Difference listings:

'''

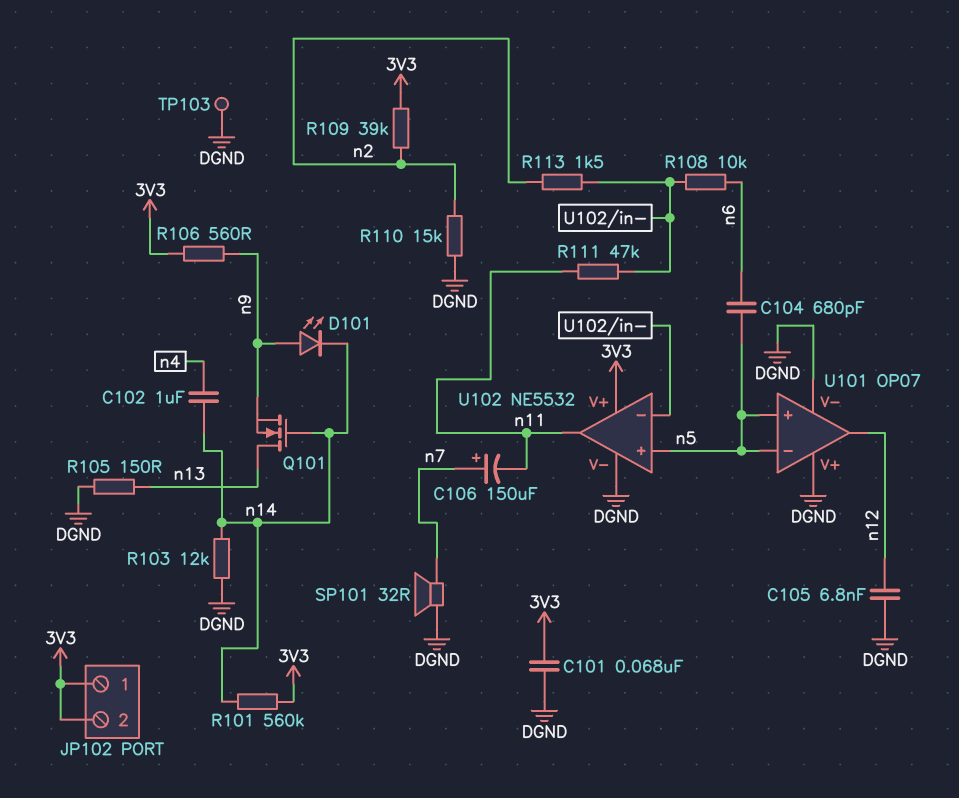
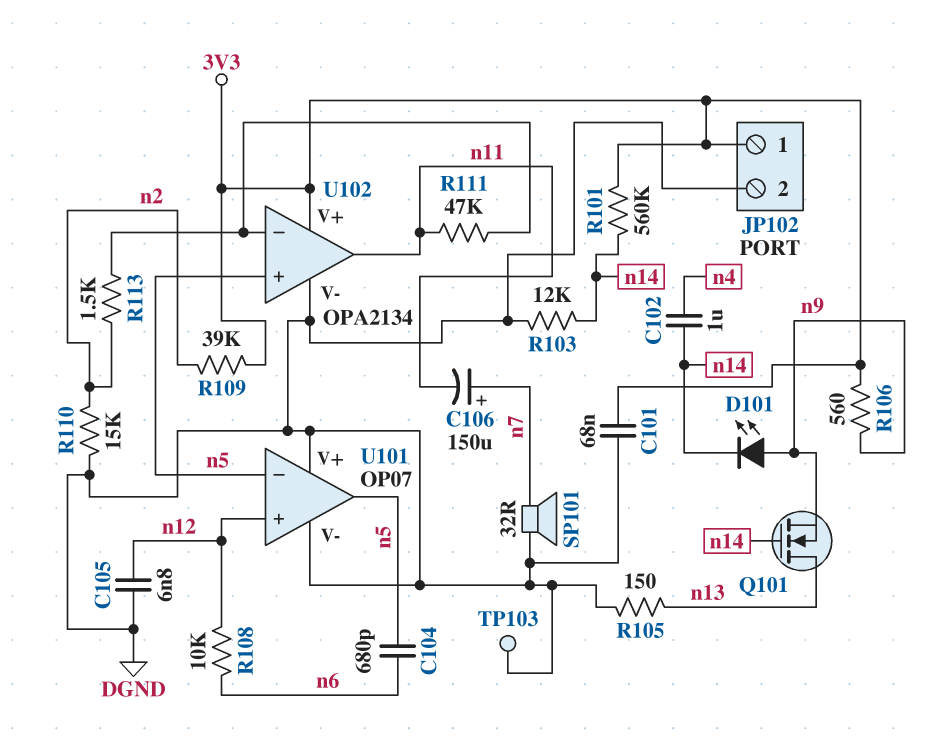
JP102 pin 2: 3V3 -> DGND
R108: 10k (U102/in-, n6) -> 10k (n6, n12)
U101 pin in+: n5 -> n12
U101 pin out: n12 -> n5
U102: NE5532 -> OPA2134

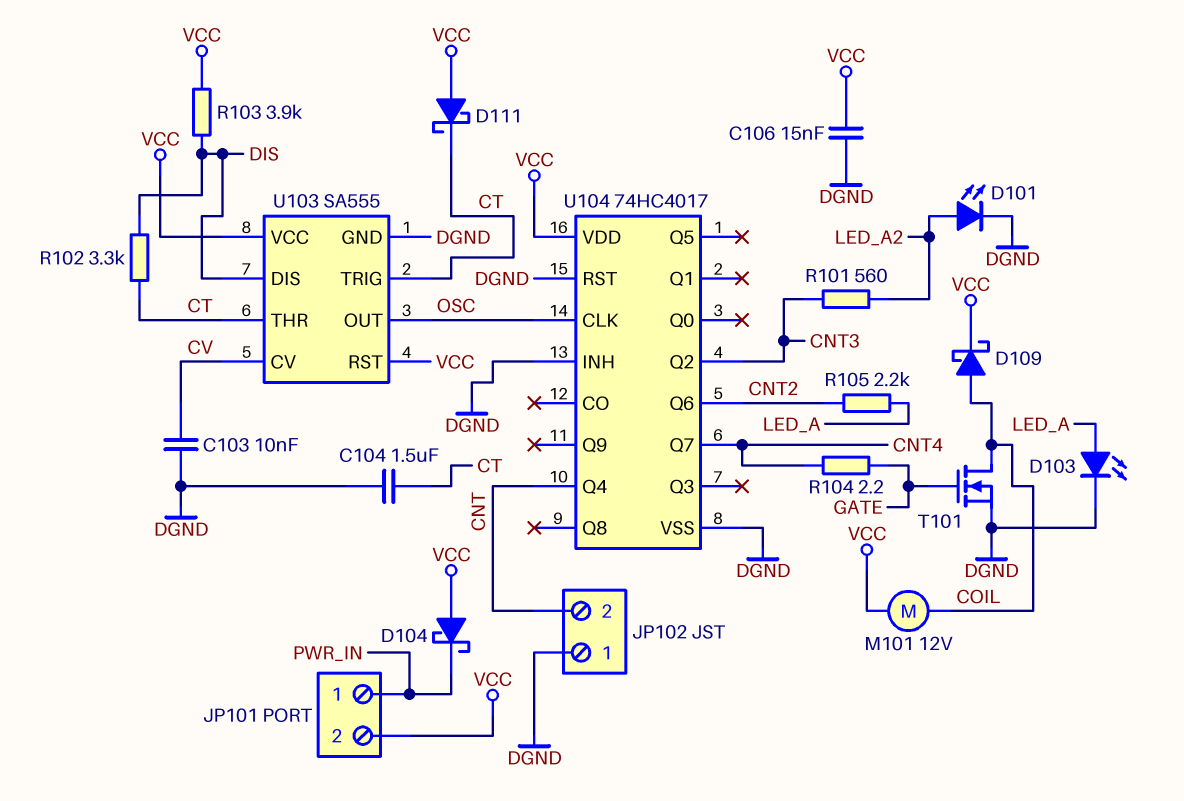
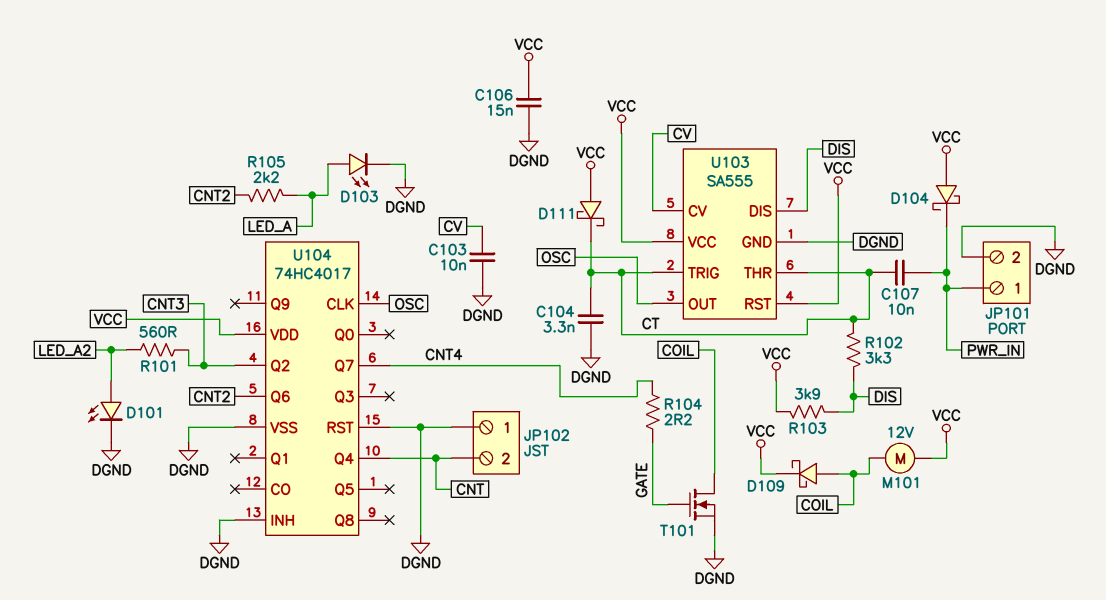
C104: 1.5uF (CT, DGND) -> 3.3nF (CT, DGND)
C107: none -> 10nF (CT, PWR_IN)
JP101 pin 2: VCC -> DGND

'''

DESCRIPTION OF THE TASK:
When you copy the records above, keep every word exact but leave out the pictures.

ANSWER AREA:
JP102 pin 2: 3V3 -> DGND
R108: 10k (U102/in-, n6) -> 10k (n6, n12)
U101 pin in+: n5 -> n12
U101 pin out: n12 -> n5
U102: NE5532 -> OPA2134

C104: 1.5uF (CT, DGND) -> 3.3nF (CT, DGND)
C107: none -> 10nF (CT, PWR_IN)
JP101 pin 2: VCC -> DGND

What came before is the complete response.